Activity. Your copy of the listing must be exact and must hold no images.

--

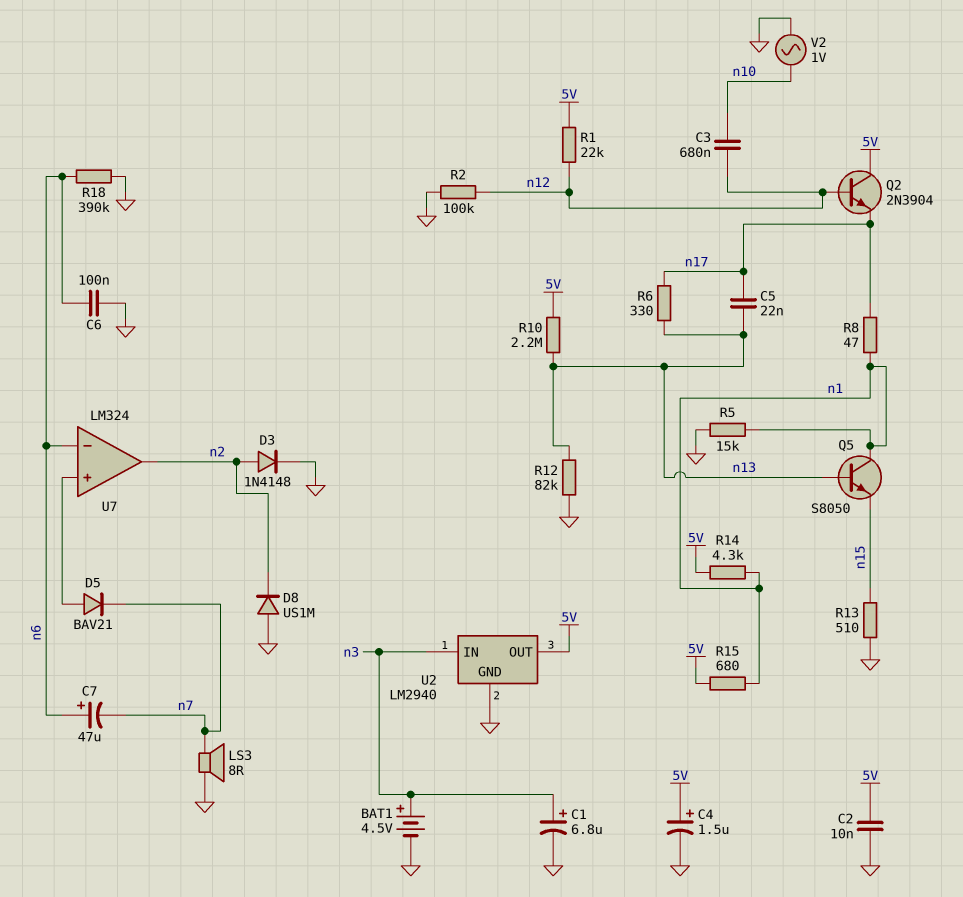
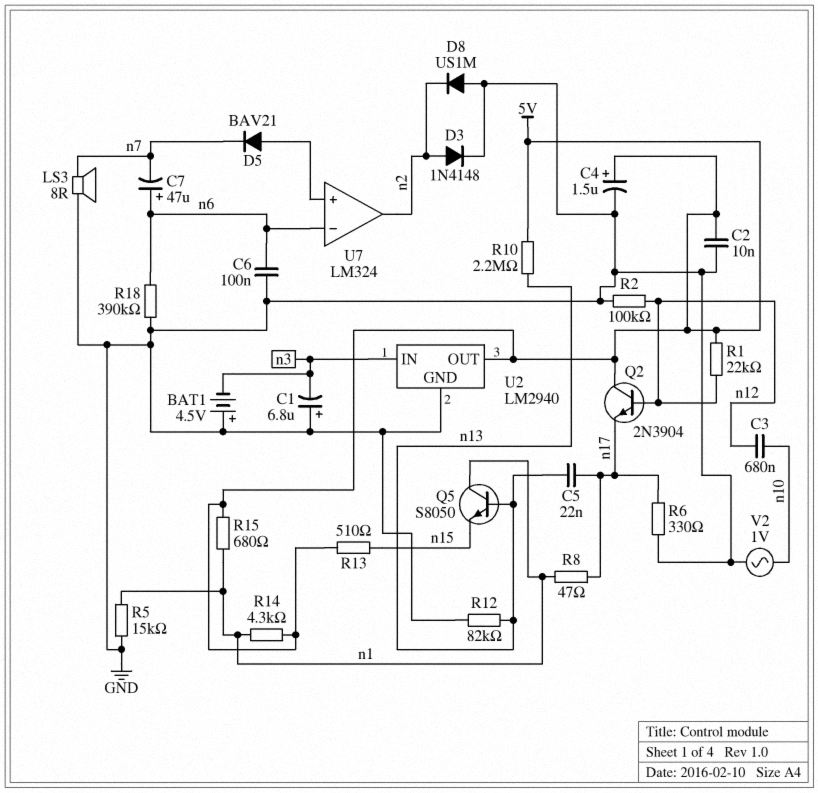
BAT1: 4.5V (plus n3, minus GND) -> 4.5V (plus GND, minus n3)
C1: 6.8uF (plus n3, minus GND) -> 6.8uF (plus GND, minus n3)
R6: 330 (n13, n17) -> 330 (GND, n17)
R13: 510 (GND, n15) -> 510 (5V, n15)

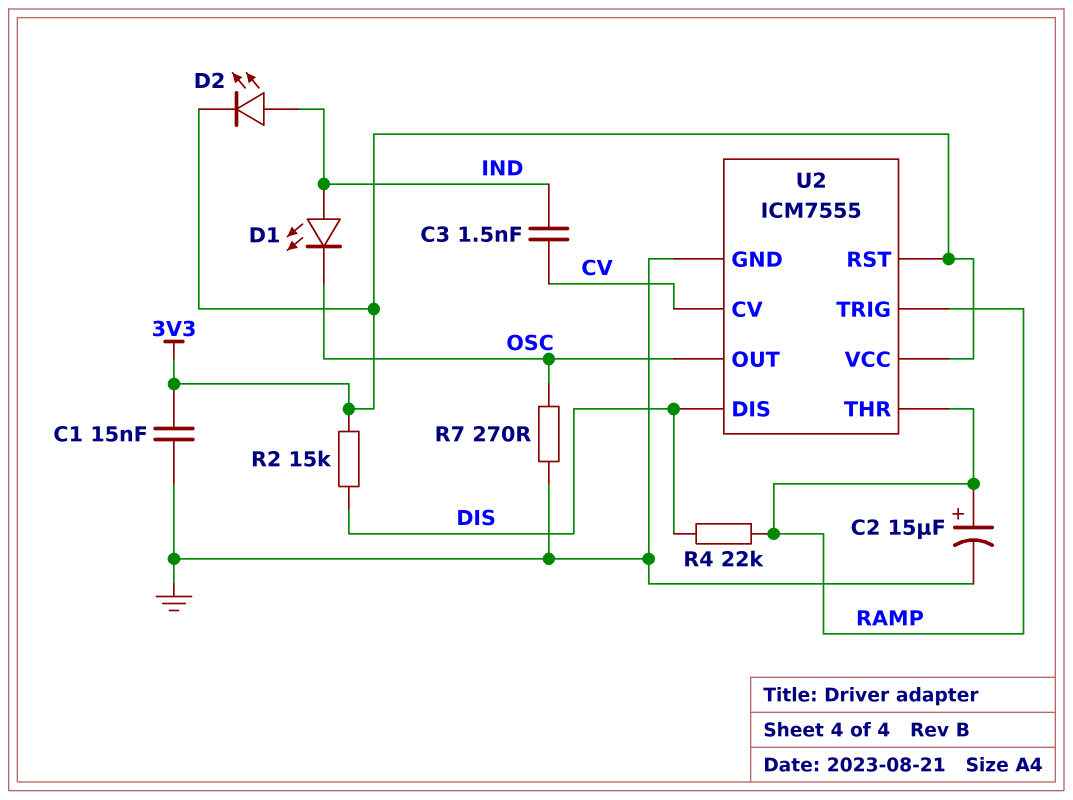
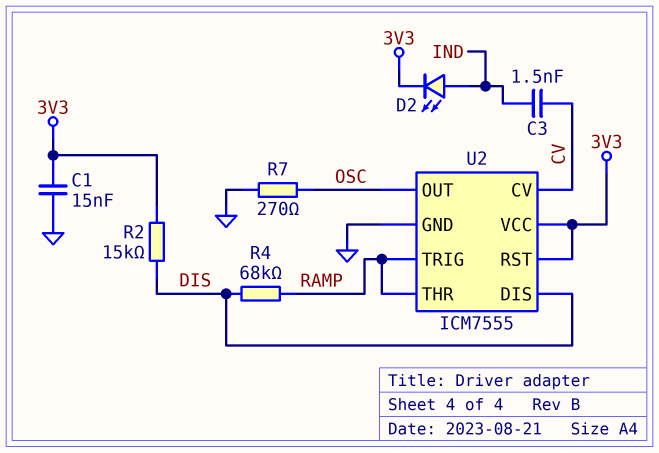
C2: 15uF (plus RAMP, minus GND) -> none
D1: LED (A IND, K OSC) -> none
R4: 22k (DIS, RAMP) -> 68k (DIS, RAMP)

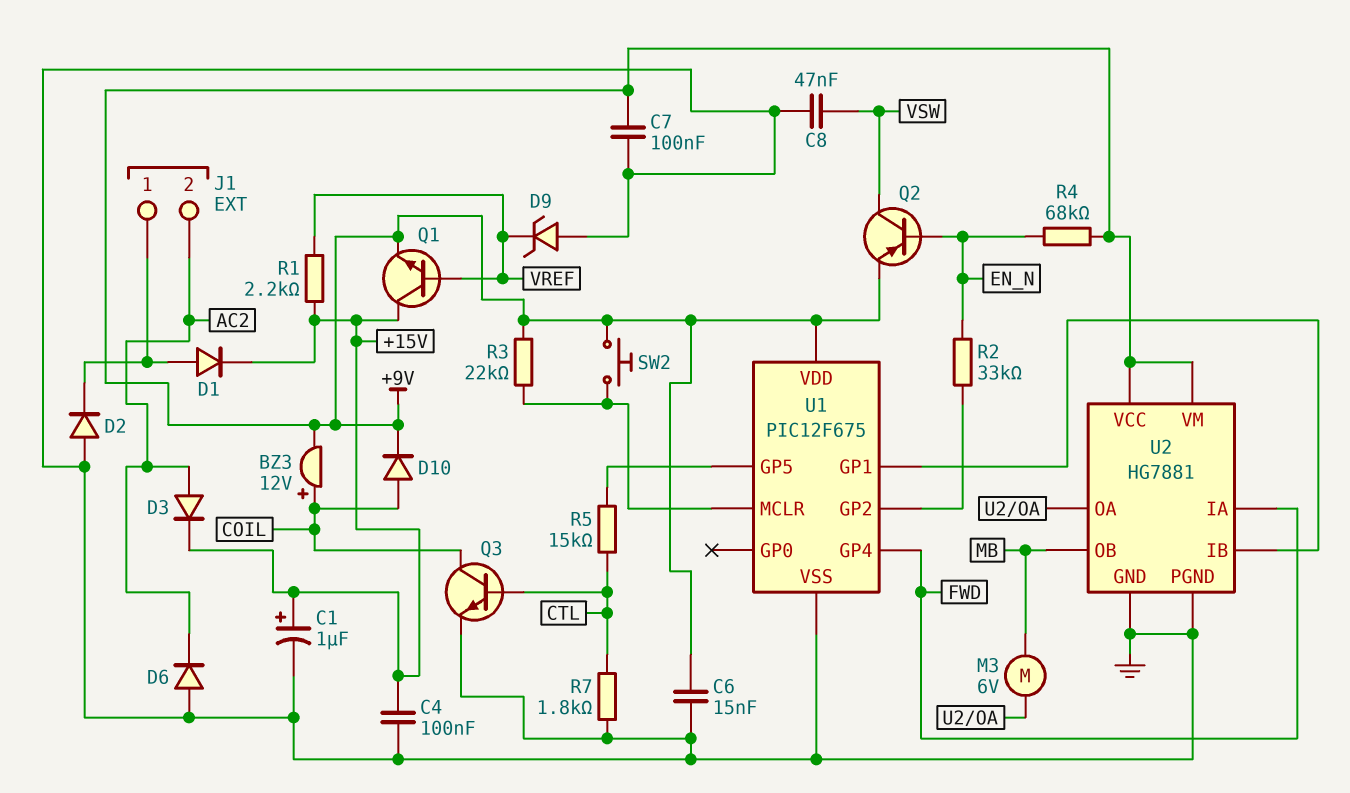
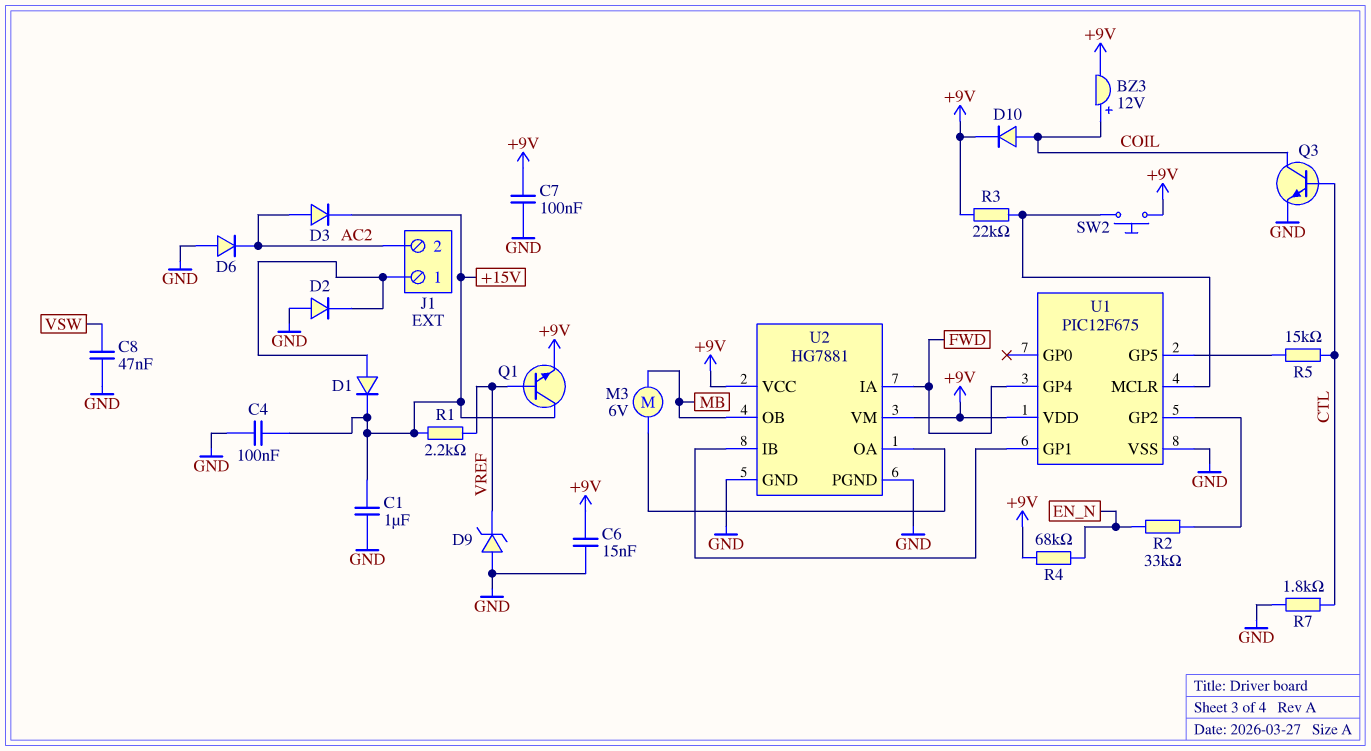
C1: 1uF (plus +15V, minus GND) -> 1uF (+15V, GND)
Q2: PNP (B EN_N, C VSW, E +9V) -> none

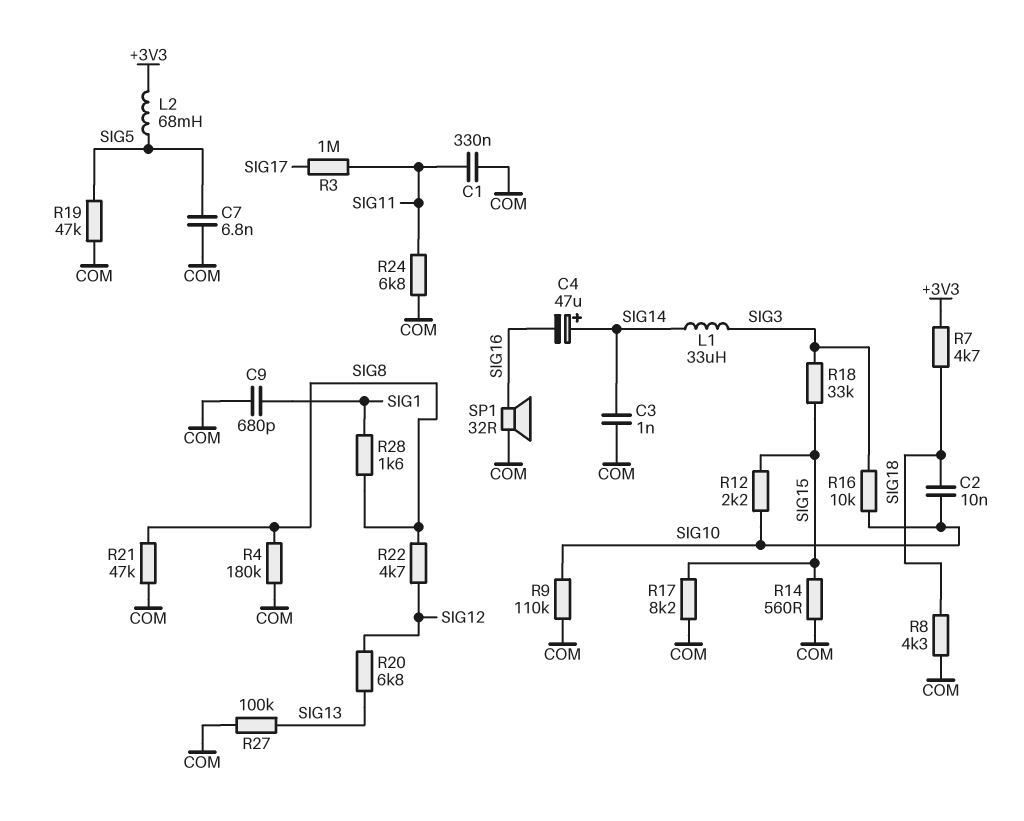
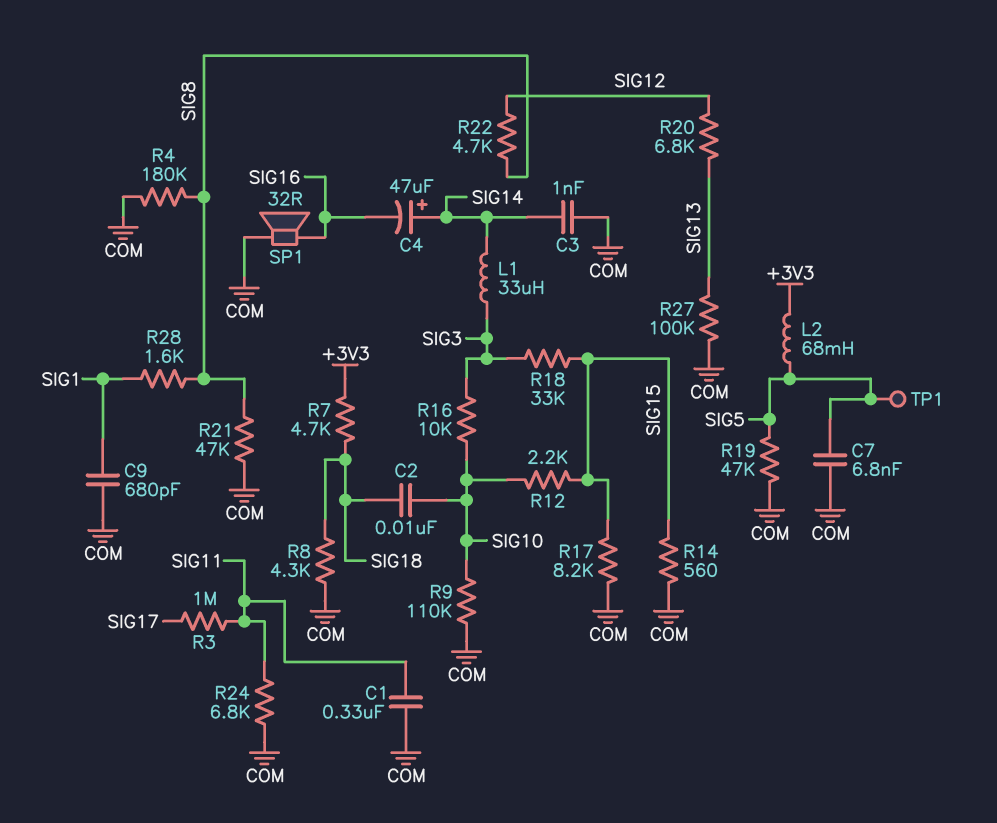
TP1: none -> test point (SIG5)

--

Answer to this problem.
BAT1: 4.5V (plus n3, minus GND) -> 4.5V (plus GND, minus n3)
C1: 6.8uF (plus n3, minus GND) -> 6.8uF (plus GND, minus n3)
R6: 330 (n13, n17) -> 330 (GND, n17)
R13: 510 (GND, n15) -> 510 (5V, n15)

C2: 15uF (plus RAMP, minus GND) -> none
D1: LED (A IND, K OSC) -> none
R4: 22k (DIS, RAMP) -> 68k (DIS, RAMP)

C1: 1uF (plus +15V, minus GND) -> 1uF (+15V, GND)
Q2: PNP (B EN_N, C VSW, E +9V) -> none

TP1: none -> test point (SIG5)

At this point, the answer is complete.